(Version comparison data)
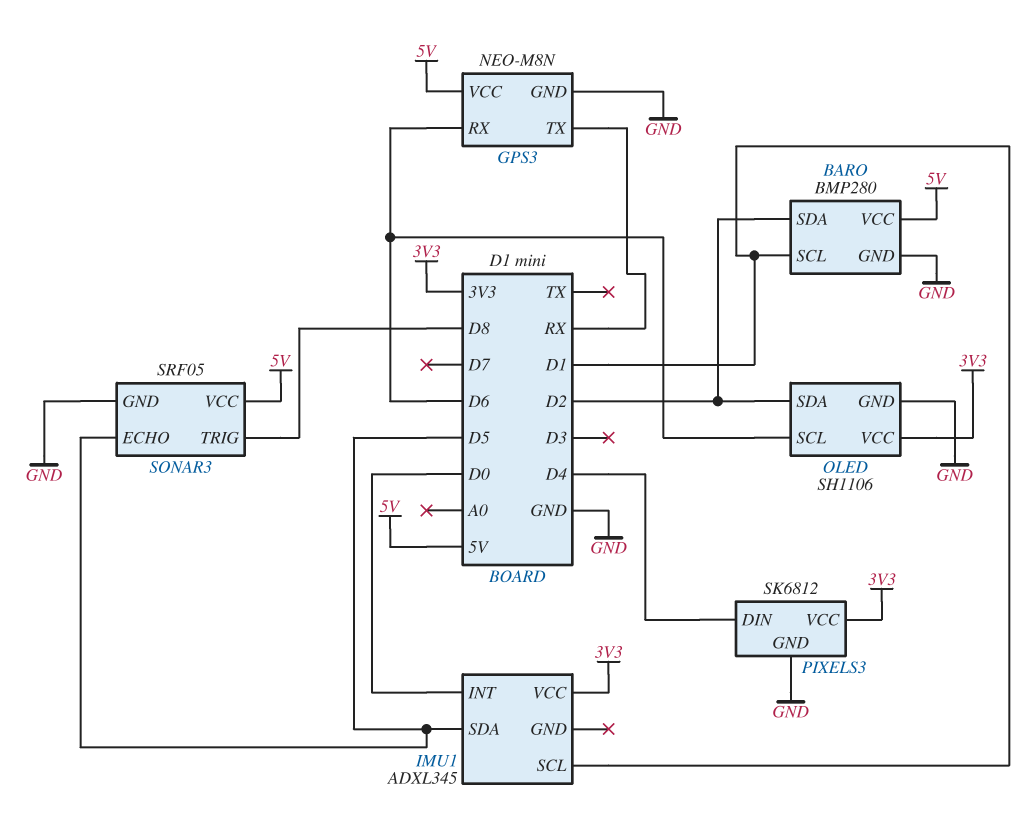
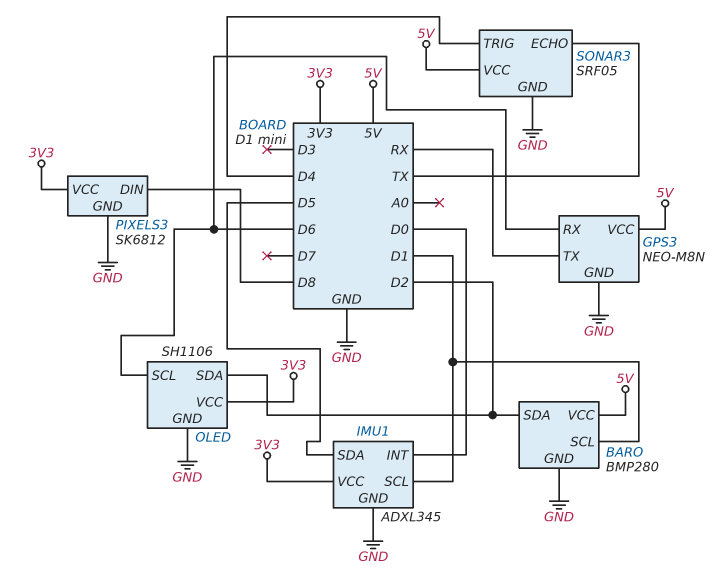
IMU1 pin GND: none -> GND
PIXELS3 pin DIN: D4 -> D8
SONAR3 pin ECHO: D5 -> TX
SONAR3 pin TRIG: D8 -> D4

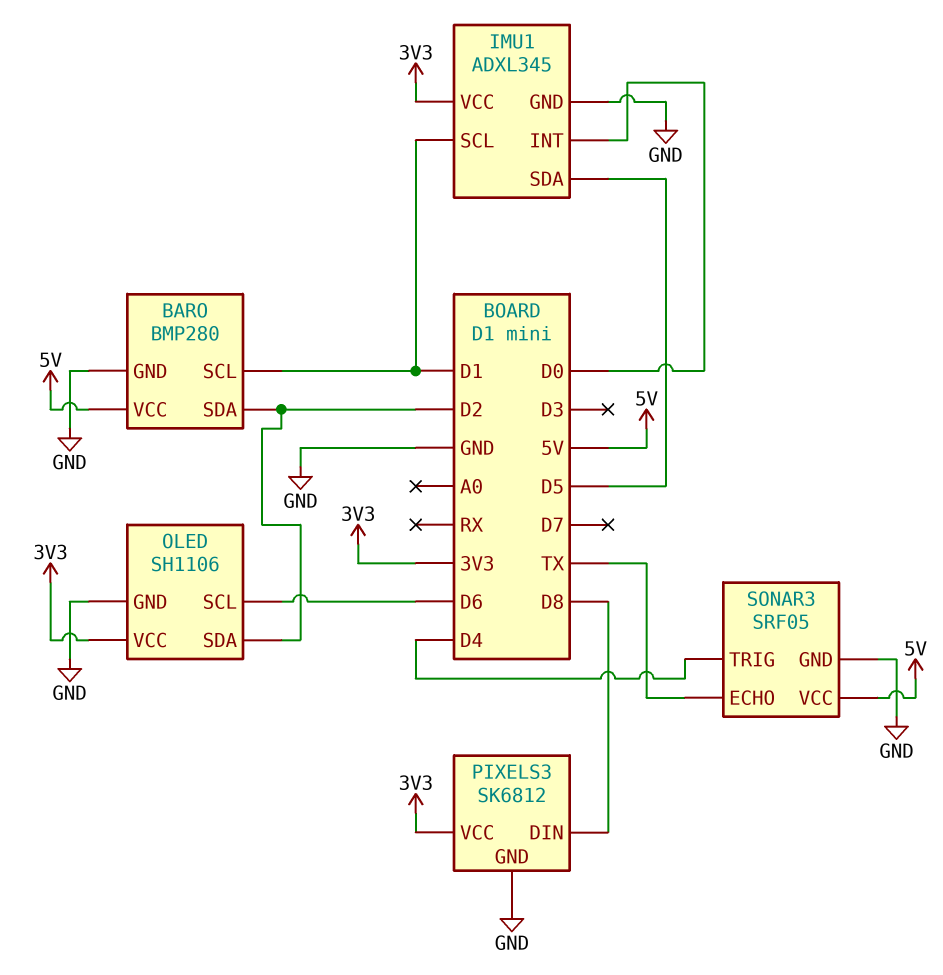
GPS3: NEO-M8N -> none
GPS3 pin GND: GND -> none
GPS3 pin RX: D6 -> none
GPS3 pin TX: RX -> none
GPS3 pin VCC: 5V -> none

> [Brief] Exactly as written, return each line above and leave the pictures behind.

> [Exercise response]
IMU1 pin GND: none -> GND
PIXELS3 pin DIN: D4 -> D8
SONAR3 pin ECHO: D5 -> TX
SONAR3 pin TRIG: D8 -> D4

GPS3: NEO-M8N -> none
GPS3 pin GND: GND -> none
GPS3 pin RX: D6 -> none
GPS3 pin TX: RX -> none
GPS3 pin VCC: 5V -> none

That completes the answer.